◆ **ASSIGNMENT**: Omit every picture while you reproduce the entries that follow word for word.

◆ **SOURCE DATA**:
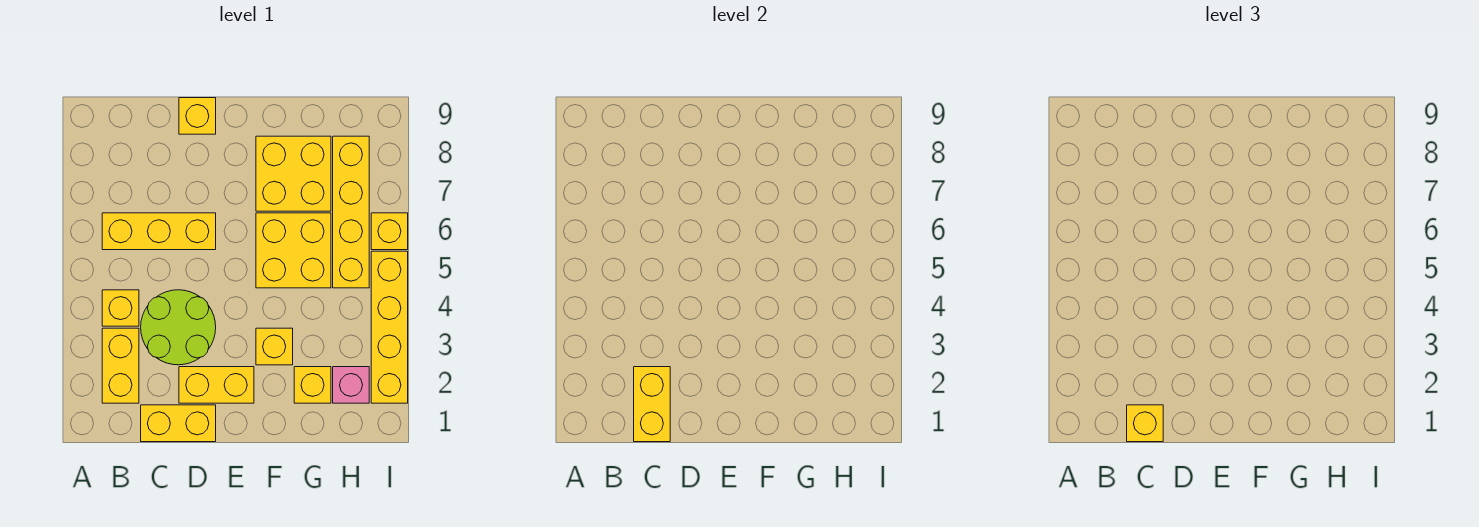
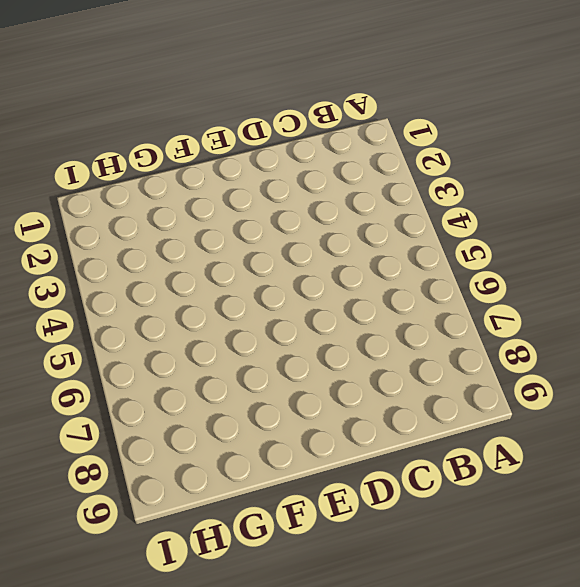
none -> yellow brick B2:B3 level 1
none -> yellow brick B4 level 1
none -> yellow brick B6:D6 level 1

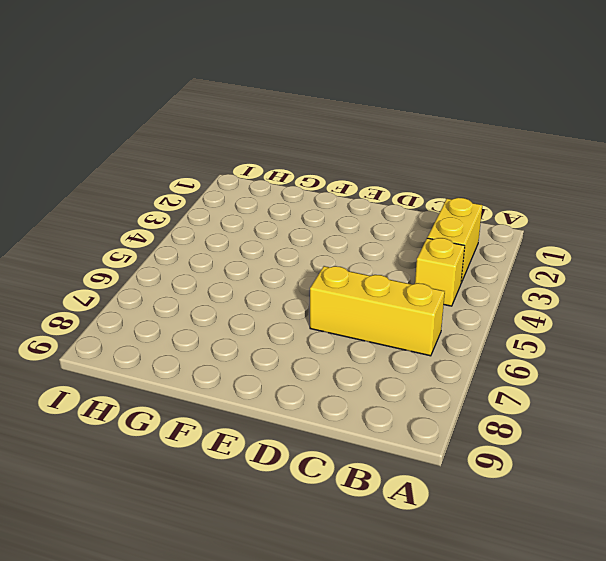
none -> yellow brick C1:D1 level 1
none -> lime round brick C3:D4 level 1
none -> yellow brick D2:E2 level 1

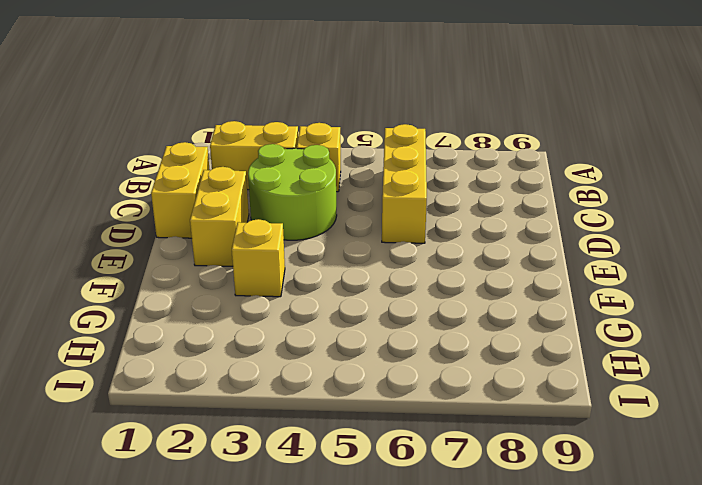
none -> yellow brick D9 level 1
none -> yellow brick F5:G6 level 1
none -> yellow brick F7:G8 level 1

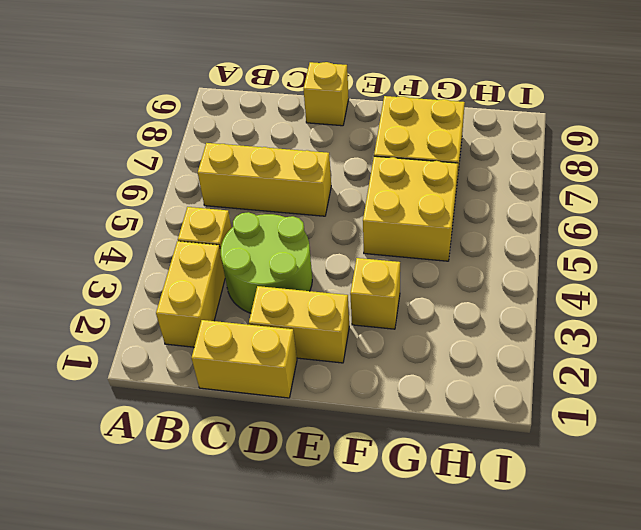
none -> yellow brick G2 level 1
none -> pink brick H2 level 1
none -> yellow brick H5:H8 level 1

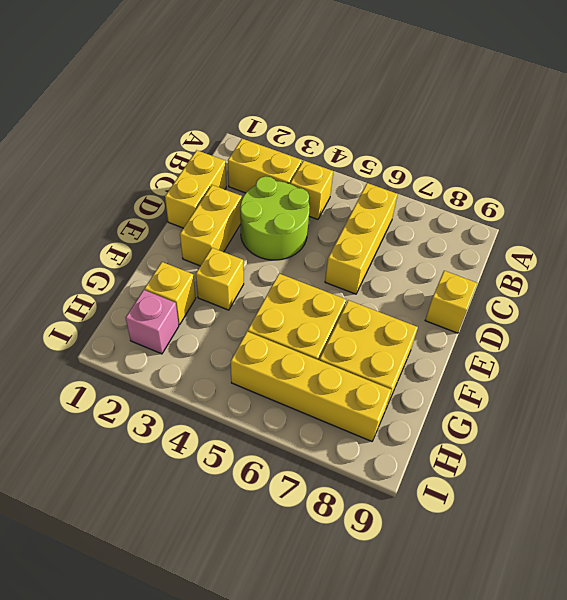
none -> yellow brick I2:I5 level 1
none -> yellow brick I6 level 1
none -> yellow brick C1:C2 level 2

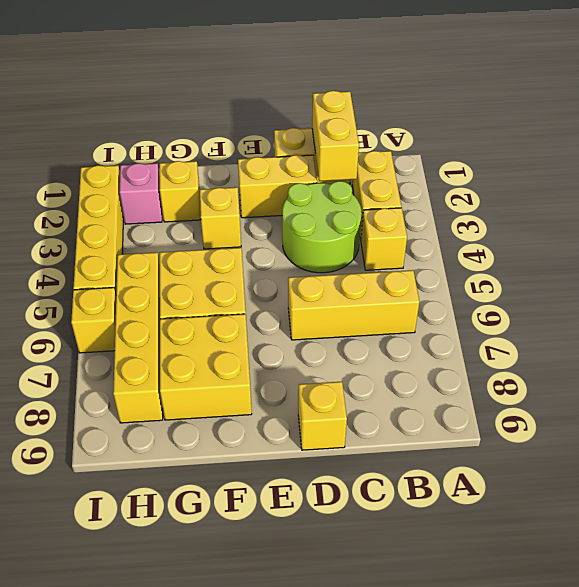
none -> yellow brick C1 level 3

◆ **OUTPUT BELOW**:
none -> yellow brick B2:B3 level 1
none -> yellow brick B4 level 1
none -> yellow brick B6:D6 level 1

none -> yellow brick C1:D1 level 1
none -> lime round brick C3:D4 level 1
none -> yellow brick D2:E2 level 1

none -> yellow brick D9 level 1
none -> yellow brick F5:G6 level 1
none -> yellow brick F7:G8 level 1

none -> yellow brick G2 level 1
none -> pink brick H2 level 1
none -> yellow brick H5:H8 level 1

none -> yellow brick I2:I5 level 1
none -> yellow brick I6 level 1
none -> yellow brick C1:C2 level 2

none -> yellow brick C1 level 3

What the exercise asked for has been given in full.